**EXTRACTED INFORMATION**
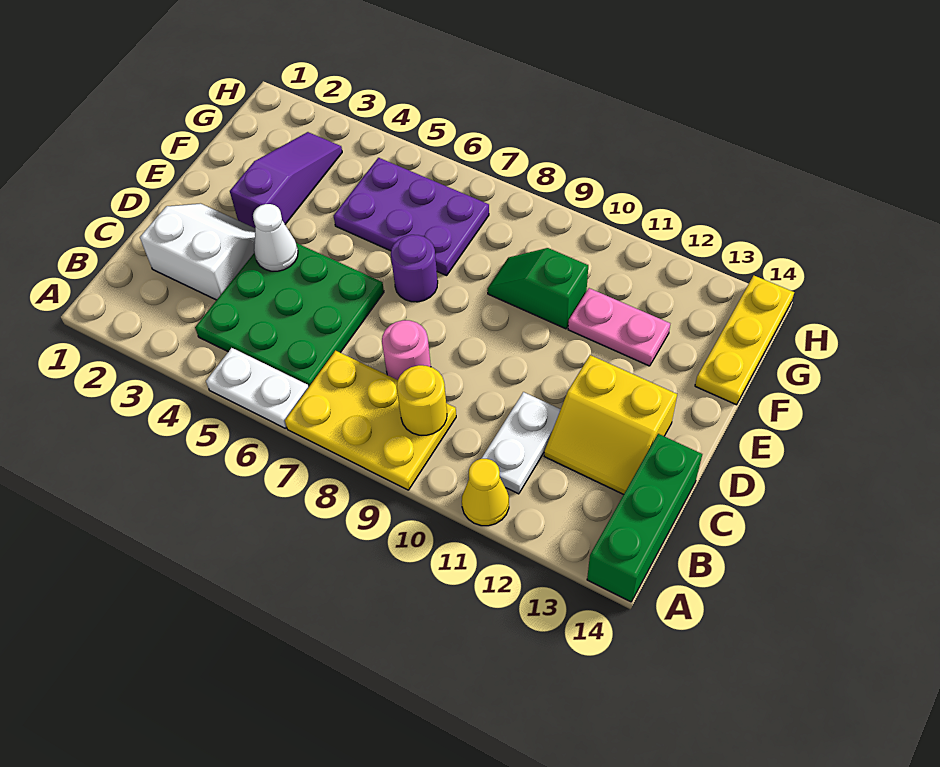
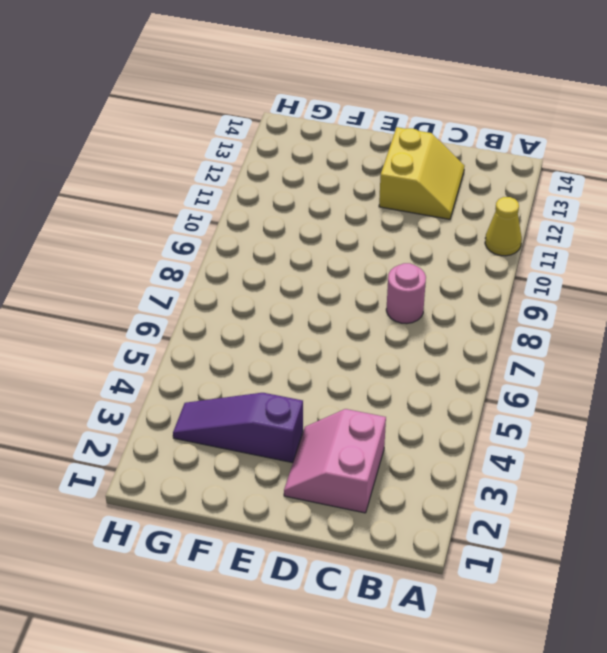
pink 2x2 slope [284,409,386,513] -> white 2x2 slope [140,203,255,300]
none -> white 1x2 plate [206,348,309,428]
none -> yellow 2x3 plate [285,351,456,490]
none -> green 1x3 brick [587,434,702,602]

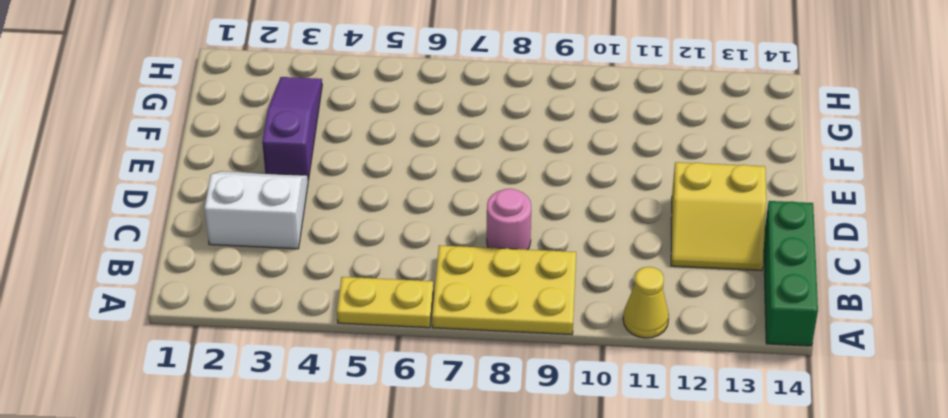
yellow 1x2 plate [337,277,433,328] -> white 1x2 plate [206,348,309,428]
none -> green 3x3 plate [195,243,384,387]
none -> white 1x2 plate [481,392,561,494]
none -> purple 1x1 round brick [391,235,438,302]

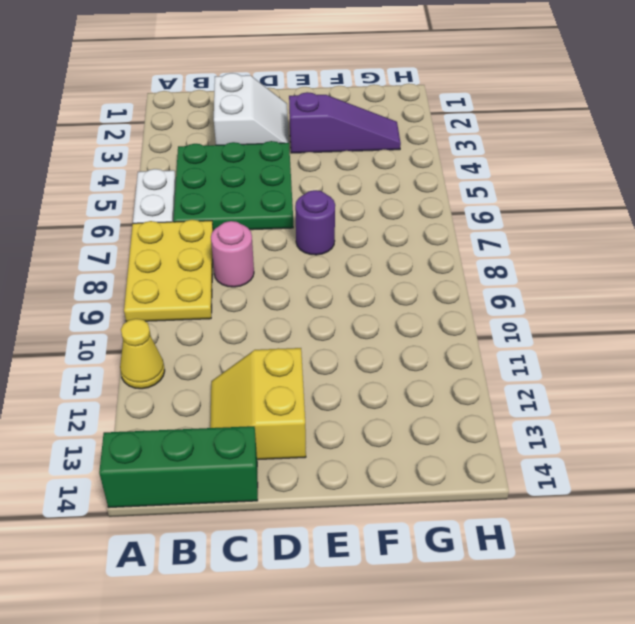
none -> white 1x2 plate [481,392,561,494]
none -> purple 2x3 plate [334,158,489,276]
none -> green 1x2 slope [487,248,588,329]

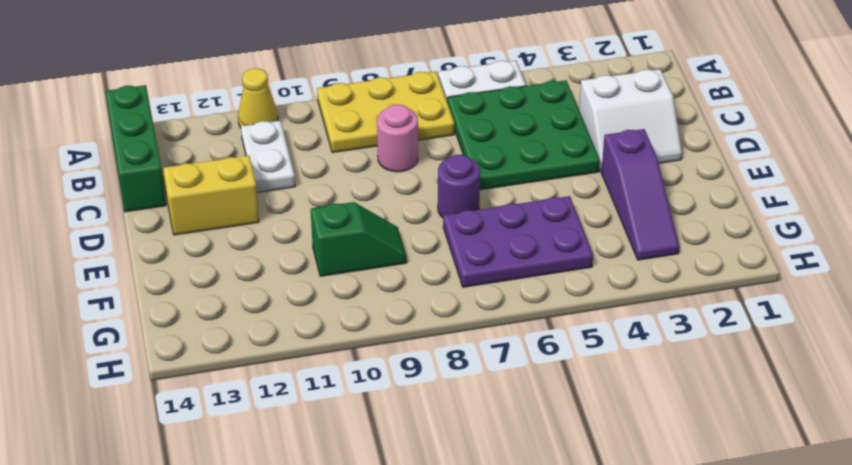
none -> pink 1x2 plate [568,288,670,366]
none -> yellow 1x3 plate [695,276,794,405]
none -> yellow 1x1 round brick [397,365,447,435]

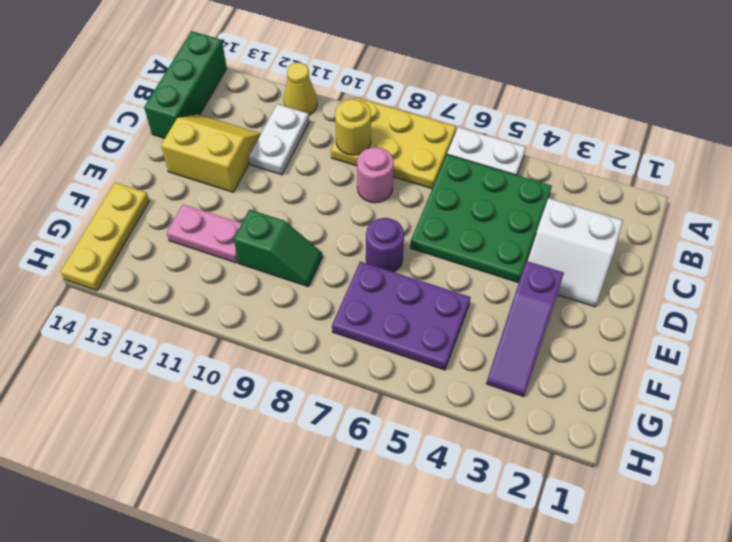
none -> white 1x1 cone [253,204,298,271]

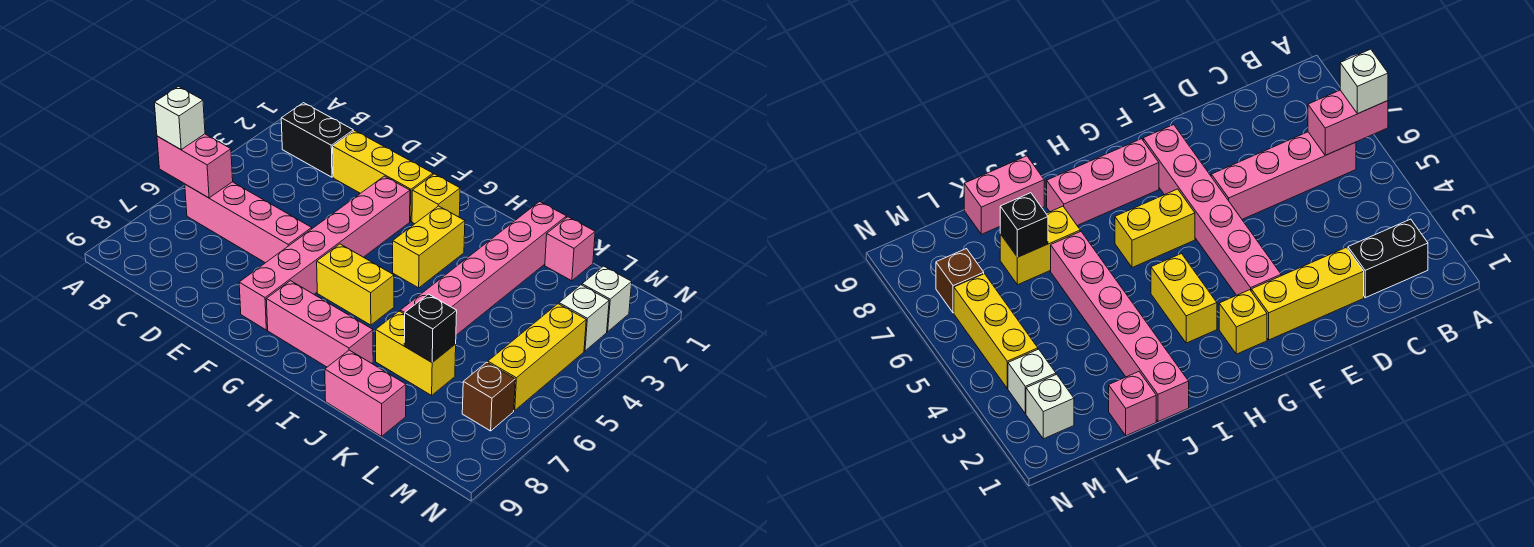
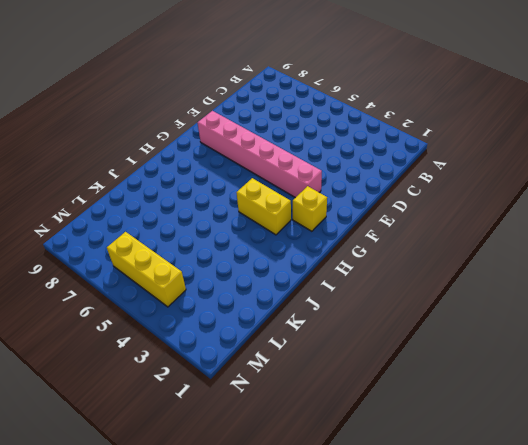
none -> black 1x2 brick [281,103,353,177]
none -> pink 1x4 brick [185,182,312,263]
none -> yellow 1x3 brick [333,131,433,221]

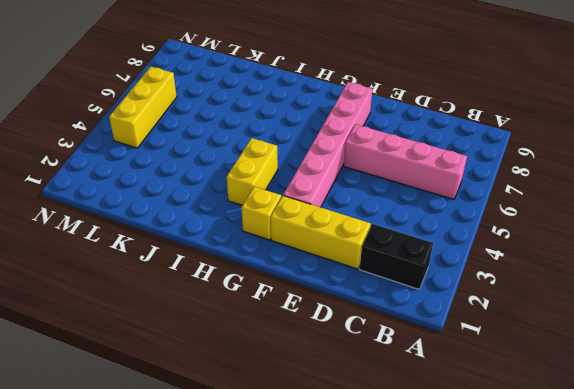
none -> yellow 1x2 brick [317,244,394,325]
none -> pink 1x3 brick [266,281,373,367]
none -> pink 1x6 brick [400,202,567,335]

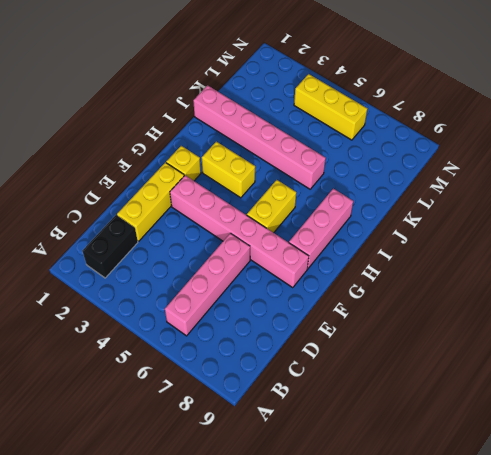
none -> yellow 1x2 brick [376,311,456,395]
none -> pink 1x2 brick [325,350,406,436]
none -> pink 1x1 brick [545,217,595,281]

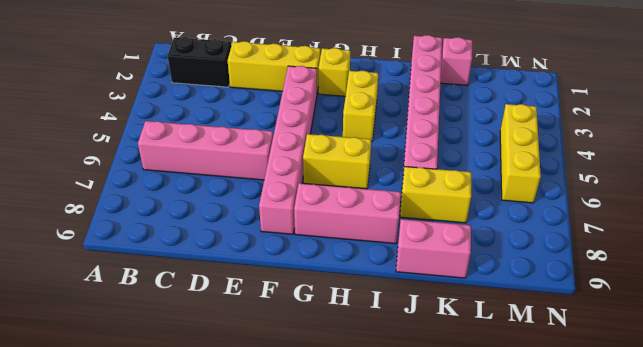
none -> white 1x1 brick [582,266,632,332]
none -> white 1x1 brick [559,285,609,351]
none -> brown 1x1 brick [462,362,515,431]

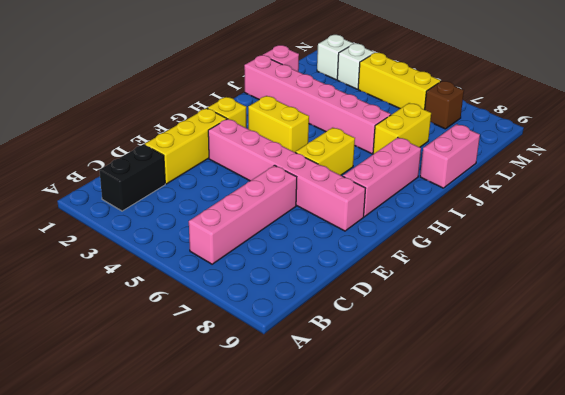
none -> pink 1x2 brick [157,134,233,198]
none -> black 1x1 brick [404,294,457,362]
none -> white 1x1 brick [154,87,205,149]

**TASK**
Would you repeat the material above exactly, line for line, from its first line to the line with "none -> white 1x1 cone [253,204,298,271]", including both and skipping every picture?

**PROBLEM SOLUTION**
pink 2x2 slope [284,409,386,513] -> white 2x2 slope [140,203,255,300]
none -> white 1x2 plate [206,348,309,428]
none -> yellow 2x3 plate [285,351,456,490]
none -> green 1x3 brick [587,434,702,602]

yellow 1x2 plate [337,277,433,328] -> white 1x2 plate [206,348,309,428]
none -> green 3x3 plate [195,243,384,387]
none -> white 1x2 plate [481,392,561,494]
none -> purple 1x1 round brick [391,235,438,302]

none -> white 1x2 plate [481,392,561,494]
none -> purple 2x3 plate [334,158,489,276]
none -> green 1x2 slope [487,248,588,329]

none -> pink 1x2 plate [568,288,670,366]
none -> yellow 1x3 plate [695,276,794,405]
none -> yellow 1x1 round brick [397,365,447,435]

none -> white 1x1 cone [253,204,298,271]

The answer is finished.